Version comparison data
*** Block opens ***

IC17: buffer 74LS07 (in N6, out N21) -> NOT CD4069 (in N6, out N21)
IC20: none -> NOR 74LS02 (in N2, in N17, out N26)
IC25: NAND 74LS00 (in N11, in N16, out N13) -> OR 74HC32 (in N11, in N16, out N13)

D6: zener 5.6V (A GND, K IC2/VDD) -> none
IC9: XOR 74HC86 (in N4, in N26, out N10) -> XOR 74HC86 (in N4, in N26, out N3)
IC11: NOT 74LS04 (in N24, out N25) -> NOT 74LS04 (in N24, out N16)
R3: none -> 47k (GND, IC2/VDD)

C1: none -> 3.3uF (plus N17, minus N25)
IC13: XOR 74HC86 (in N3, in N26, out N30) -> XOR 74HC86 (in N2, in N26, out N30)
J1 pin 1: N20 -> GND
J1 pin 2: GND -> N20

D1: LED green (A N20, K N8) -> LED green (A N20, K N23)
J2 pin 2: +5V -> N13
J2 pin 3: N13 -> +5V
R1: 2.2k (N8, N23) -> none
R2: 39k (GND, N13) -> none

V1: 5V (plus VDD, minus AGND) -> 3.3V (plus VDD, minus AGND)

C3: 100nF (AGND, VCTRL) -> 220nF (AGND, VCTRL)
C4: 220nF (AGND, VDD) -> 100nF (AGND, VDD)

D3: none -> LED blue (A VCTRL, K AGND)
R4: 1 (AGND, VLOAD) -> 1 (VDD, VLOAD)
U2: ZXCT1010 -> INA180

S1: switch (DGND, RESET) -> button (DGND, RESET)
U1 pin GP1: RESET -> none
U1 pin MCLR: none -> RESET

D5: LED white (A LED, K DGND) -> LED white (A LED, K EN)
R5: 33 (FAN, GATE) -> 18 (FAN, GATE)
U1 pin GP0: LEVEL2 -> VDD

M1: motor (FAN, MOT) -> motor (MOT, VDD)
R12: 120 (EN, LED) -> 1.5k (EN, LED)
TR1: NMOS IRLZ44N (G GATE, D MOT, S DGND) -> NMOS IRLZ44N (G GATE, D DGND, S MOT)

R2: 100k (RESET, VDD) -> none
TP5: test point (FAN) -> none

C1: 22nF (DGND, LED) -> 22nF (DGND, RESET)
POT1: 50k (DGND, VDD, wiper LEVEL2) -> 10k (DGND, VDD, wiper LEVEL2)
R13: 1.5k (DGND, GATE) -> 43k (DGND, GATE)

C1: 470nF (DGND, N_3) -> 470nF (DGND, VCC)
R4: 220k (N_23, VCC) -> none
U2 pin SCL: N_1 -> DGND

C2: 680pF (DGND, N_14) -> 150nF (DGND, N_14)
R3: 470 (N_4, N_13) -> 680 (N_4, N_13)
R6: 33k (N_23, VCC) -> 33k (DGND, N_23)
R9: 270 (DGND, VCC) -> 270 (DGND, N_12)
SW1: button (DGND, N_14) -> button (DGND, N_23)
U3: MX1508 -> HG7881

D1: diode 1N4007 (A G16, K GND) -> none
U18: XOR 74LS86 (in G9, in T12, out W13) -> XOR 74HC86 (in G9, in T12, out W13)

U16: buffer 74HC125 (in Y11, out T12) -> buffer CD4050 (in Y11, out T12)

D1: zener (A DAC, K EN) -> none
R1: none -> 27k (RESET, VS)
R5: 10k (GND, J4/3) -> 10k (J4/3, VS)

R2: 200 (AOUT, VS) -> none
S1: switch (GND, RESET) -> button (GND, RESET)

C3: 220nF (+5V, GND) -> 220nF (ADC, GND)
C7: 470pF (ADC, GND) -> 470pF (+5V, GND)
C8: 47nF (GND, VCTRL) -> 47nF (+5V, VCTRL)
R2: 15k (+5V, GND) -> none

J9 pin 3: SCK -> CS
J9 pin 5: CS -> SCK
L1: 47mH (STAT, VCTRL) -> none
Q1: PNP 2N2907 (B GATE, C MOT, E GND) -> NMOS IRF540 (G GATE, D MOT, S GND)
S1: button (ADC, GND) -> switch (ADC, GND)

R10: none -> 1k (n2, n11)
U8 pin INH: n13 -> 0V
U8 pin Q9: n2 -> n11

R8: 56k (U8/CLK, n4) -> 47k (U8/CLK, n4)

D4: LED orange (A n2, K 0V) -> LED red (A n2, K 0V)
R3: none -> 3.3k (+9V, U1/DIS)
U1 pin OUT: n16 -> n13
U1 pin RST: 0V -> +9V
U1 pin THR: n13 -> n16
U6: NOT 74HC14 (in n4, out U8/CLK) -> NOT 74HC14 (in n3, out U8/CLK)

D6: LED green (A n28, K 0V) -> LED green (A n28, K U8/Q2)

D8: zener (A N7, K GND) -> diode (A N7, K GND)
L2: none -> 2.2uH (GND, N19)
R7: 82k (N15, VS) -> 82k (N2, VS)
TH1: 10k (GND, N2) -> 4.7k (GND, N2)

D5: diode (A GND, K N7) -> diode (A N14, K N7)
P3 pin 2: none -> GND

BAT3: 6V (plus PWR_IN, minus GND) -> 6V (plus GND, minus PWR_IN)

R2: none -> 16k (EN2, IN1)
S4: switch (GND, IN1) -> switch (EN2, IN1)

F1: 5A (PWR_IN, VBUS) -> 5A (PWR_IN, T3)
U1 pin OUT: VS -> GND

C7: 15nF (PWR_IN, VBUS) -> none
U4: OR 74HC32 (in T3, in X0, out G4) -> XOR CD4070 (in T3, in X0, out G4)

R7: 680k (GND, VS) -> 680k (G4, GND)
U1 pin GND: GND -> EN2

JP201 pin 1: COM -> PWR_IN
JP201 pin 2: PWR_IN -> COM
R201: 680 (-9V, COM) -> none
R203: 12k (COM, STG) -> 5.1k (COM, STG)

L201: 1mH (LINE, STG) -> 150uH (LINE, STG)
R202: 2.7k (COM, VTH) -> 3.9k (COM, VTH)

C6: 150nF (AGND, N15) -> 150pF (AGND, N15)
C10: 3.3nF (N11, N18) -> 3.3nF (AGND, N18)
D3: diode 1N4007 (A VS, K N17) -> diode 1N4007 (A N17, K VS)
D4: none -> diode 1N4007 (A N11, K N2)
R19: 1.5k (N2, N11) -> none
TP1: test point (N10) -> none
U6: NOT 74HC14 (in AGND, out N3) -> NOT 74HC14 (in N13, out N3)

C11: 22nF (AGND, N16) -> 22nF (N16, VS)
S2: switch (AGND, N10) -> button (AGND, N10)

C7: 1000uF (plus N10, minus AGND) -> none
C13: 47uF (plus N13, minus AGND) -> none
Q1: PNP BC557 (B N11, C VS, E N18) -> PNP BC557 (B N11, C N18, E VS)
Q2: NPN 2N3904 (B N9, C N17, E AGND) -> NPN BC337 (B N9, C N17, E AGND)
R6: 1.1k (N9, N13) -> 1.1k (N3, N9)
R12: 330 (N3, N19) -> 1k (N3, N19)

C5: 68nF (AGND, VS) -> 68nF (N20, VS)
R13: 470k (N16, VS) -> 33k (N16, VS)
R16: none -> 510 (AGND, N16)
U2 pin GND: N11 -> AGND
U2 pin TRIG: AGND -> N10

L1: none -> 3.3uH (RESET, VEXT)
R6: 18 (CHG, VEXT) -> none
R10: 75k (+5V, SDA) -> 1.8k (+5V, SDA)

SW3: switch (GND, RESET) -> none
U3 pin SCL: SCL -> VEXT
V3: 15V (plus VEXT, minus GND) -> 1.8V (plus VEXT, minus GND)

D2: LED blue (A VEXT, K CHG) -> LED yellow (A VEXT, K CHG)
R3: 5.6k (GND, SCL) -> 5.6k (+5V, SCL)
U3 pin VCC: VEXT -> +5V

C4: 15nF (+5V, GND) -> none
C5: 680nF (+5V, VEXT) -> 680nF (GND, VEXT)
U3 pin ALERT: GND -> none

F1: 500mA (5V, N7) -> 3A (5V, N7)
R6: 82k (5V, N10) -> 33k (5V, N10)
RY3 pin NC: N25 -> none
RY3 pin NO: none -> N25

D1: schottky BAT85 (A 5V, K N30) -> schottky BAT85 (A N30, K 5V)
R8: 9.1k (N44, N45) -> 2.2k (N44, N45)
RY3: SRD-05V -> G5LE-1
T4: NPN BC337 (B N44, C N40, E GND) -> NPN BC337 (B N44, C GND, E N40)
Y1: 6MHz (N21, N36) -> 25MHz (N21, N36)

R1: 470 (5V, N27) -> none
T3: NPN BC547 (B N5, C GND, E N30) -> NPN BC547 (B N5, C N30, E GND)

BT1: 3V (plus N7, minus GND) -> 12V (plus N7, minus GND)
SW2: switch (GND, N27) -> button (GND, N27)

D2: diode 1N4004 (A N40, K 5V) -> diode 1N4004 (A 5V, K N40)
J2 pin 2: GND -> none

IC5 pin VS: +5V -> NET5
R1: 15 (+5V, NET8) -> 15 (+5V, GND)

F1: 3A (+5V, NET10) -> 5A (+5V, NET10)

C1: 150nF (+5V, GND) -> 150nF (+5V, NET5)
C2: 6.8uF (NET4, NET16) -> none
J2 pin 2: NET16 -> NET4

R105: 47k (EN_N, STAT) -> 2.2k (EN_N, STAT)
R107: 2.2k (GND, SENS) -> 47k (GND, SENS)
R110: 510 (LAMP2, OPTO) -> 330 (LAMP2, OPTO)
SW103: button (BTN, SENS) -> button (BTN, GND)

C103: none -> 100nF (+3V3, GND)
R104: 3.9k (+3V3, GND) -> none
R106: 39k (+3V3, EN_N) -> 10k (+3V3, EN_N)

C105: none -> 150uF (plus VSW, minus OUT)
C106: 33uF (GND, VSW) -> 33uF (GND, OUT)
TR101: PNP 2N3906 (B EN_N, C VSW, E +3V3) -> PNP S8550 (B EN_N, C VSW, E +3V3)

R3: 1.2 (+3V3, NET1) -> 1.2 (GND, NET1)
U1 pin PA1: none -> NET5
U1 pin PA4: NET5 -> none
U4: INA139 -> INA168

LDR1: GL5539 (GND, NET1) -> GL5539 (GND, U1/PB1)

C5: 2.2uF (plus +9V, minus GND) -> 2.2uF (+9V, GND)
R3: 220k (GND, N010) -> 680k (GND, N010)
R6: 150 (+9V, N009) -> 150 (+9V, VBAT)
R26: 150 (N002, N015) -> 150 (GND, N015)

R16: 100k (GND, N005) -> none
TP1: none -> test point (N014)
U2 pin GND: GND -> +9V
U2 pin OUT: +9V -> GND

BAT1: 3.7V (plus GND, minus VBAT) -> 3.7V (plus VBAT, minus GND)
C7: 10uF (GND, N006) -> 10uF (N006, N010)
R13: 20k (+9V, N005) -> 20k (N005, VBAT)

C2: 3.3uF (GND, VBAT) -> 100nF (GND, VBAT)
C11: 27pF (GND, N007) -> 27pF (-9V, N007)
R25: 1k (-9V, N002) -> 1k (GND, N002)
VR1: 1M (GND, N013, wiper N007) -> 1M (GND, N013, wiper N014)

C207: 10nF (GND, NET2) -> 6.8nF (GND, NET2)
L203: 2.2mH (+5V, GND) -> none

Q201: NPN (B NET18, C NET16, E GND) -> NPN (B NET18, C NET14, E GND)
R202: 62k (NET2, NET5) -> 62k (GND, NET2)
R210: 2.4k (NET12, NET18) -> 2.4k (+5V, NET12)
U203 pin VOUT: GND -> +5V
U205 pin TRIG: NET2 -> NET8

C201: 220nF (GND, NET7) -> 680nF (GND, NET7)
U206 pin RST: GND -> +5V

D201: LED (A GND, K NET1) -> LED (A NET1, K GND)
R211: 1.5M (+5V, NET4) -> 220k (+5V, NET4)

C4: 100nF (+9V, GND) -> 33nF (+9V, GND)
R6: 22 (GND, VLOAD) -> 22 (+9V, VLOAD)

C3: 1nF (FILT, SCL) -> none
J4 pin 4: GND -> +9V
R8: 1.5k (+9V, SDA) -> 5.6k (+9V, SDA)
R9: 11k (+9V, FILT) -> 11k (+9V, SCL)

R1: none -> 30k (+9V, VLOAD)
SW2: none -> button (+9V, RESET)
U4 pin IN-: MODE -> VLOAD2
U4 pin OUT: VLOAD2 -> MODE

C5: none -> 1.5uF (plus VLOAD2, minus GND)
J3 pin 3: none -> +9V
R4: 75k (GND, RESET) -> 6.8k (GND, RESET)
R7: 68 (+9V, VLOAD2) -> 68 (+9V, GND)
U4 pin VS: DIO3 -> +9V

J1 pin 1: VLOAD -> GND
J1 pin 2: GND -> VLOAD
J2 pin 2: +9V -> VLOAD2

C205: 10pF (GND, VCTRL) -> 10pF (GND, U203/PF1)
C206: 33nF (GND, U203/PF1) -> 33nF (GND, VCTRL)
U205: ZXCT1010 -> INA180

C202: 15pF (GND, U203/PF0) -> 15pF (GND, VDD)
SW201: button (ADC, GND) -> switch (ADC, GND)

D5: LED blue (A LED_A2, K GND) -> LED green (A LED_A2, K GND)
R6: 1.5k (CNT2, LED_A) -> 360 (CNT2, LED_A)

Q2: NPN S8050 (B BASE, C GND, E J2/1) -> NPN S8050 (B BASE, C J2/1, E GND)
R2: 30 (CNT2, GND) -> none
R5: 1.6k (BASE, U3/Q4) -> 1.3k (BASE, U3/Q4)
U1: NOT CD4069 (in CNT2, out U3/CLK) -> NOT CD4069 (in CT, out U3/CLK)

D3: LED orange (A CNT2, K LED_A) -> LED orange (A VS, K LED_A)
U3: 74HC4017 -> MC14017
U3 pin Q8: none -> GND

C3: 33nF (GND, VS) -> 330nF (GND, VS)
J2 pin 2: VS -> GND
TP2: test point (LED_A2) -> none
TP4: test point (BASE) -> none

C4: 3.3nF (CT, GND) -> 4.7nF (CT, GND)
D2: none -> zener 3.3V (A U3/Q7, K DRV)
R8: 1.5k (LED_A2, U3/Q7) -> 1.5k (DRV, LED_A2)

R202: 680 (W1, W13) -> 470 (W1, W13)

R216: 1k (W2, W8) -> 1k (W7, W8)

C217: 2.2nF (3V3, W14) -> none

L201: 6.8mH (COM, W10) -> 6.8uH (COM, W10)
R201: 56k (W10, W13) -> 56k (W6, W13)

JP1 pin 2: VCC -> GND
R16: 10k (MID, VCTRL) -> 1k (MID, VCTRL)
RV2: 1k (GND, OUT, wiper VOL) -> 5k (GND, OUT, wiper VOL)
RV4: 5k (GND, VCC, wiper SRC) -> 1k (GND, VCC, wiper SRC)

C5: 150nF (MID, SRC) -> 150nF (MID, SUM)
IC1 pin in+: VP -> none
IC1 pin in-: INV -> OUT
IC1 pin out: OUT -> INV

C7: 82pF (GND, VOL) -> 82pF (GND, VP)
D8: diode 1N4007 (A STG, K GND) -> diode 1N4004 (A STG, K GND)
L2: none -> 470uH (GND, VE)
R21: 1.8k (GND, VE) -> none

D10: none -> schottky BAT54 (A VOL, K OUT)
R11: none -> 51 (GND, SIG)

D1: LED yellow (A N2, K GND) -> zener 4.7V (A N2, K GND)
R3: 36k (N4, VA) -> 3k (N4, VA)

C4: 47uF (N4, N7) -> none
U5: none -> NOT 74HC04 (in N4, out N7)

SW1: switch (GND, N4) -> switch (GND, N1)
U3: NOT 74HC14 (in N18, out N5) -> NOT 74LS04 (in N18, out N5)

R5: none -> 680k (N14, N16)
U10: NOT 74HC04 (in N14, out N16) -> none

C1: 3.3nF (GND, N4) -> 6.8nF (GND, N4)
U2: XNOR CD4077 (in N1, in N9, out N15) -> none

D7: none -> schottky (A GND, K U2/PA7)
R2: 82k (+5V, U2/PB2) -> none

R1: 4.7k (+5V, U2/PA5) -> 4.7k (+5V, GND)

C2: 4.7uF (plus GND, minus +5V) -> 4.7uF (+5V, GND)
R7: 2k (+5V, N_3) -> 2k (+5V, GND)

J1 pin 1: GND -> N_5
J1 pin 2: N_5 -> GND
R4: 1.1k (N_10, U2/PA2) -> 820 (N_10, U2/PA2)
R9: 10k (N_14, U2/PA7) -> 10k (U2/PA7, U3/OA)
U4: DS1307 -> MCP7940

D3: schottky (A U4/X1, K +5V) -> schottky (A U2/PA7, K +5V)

*** Block closes ***

Directions for this task
Take the line above containing "R13: 1.5k (DGND, GATE) -> 43k (DGND, GATE)", the line containing "D5: diode (A", and all lines in between, and copy them exactly without anything else.

Result of this task
R13: 1.5k (DGND, GATE) -> 43k (DGND, GATE)

C1: 470nF (DGND, N_3) -> 470nF (DGND, VCC)
R4: 220k (N_23, VCC) -> none
U2 pin SCL: N_1 -> DGND

C2: 680pF (DGND, N_14) -> 150nF (DGND, N_14)
R3: 470 (N_4, N_13) -> 680 (N_4, N_13)
R6: 33k (N_23, VCC) -> 33k (DGND, N_23)
R9: 270 (DGND, VCC) -> 270 (DGND, N_12)
SW1: button (DGND, N_14) -> button (DGND, N_23)
U3: MX1508 -> HG7881

D1: diode 1N4007 (A G16, K GND) -> none
U18: XOR 74LS86 (in G9, in T12, out W13) -> XOR 74HC86 (in G9, in T12, out W13)

U16: buffer 74HC125 (in Y11, out T12) -> buffer CD4050 (in Y11, out T12)

D1: zener (A DAC, K EN) -> none
R1: none -> 27k (RESET, VS)
R5: 10k (GND, J4/3) -> 10k (J4/3, VS)

R2: 200 (AOUT, VS) -> none
S1: switch (GND, RESET) -> button (GND, RESET)

C3: 220nF (+5V, GND) -> 220nF (ADC, GND)
C7: 470pF (ADC, GND) -> 470pF (+5V, GND)
C8: 47nF (GND, VCTRL) -> 47nF (+5V, VCTRL)
R2: 15k (+5V, GND) -> none

J9 pin 3: SCK -> CS
J9 pin 5: CS -> SCK
L1: 47mH (STAT, VCTRL) -> none
Q1: PNP 2N2907 (B GATE, C MOT, E GND) -> NMOS IRF540 (G GATE, D MOT, S GND)
S1: button (ADC, GND) -> switch (ADC, GND)

R10: none -> 1k (n2, n11)
U8 pin INH: n13 -> 0V
U8 pin Q9: n2 -> n11

R8: 56k (U8/CLK, n4) -> 47k (U8/CLK, n4)

D4: LED orange (A n2, K 0V) -> LED red (A n2, K 0V)
R3: none -> 3.3k (+9V, U1/DIS)
U1 pin OUT: n16 -> n13
U1 pin RST: 0V -> +9V
U1 pin THR: n13 -> n16
U6: NOT 74HC14 (in n4, out U8/CLK) -> NOT 74HC14 (in n3, out U8/CLK)

D6: LED green (A n28, K 0V) -> LED green (A n28, K U8/Q2)

D8: zener (A N7, K GND) -> diode (A N7, K GND)
L2: none -> 2.2uH (GND, N19)
R7: 82k (N15, VS) -> 82k (N2, VS)
TH1: 10k (GND, N2) -> 4.7k (GND, N2)

D5: diode (A GND, K N7) -> diode (A N14, K N7)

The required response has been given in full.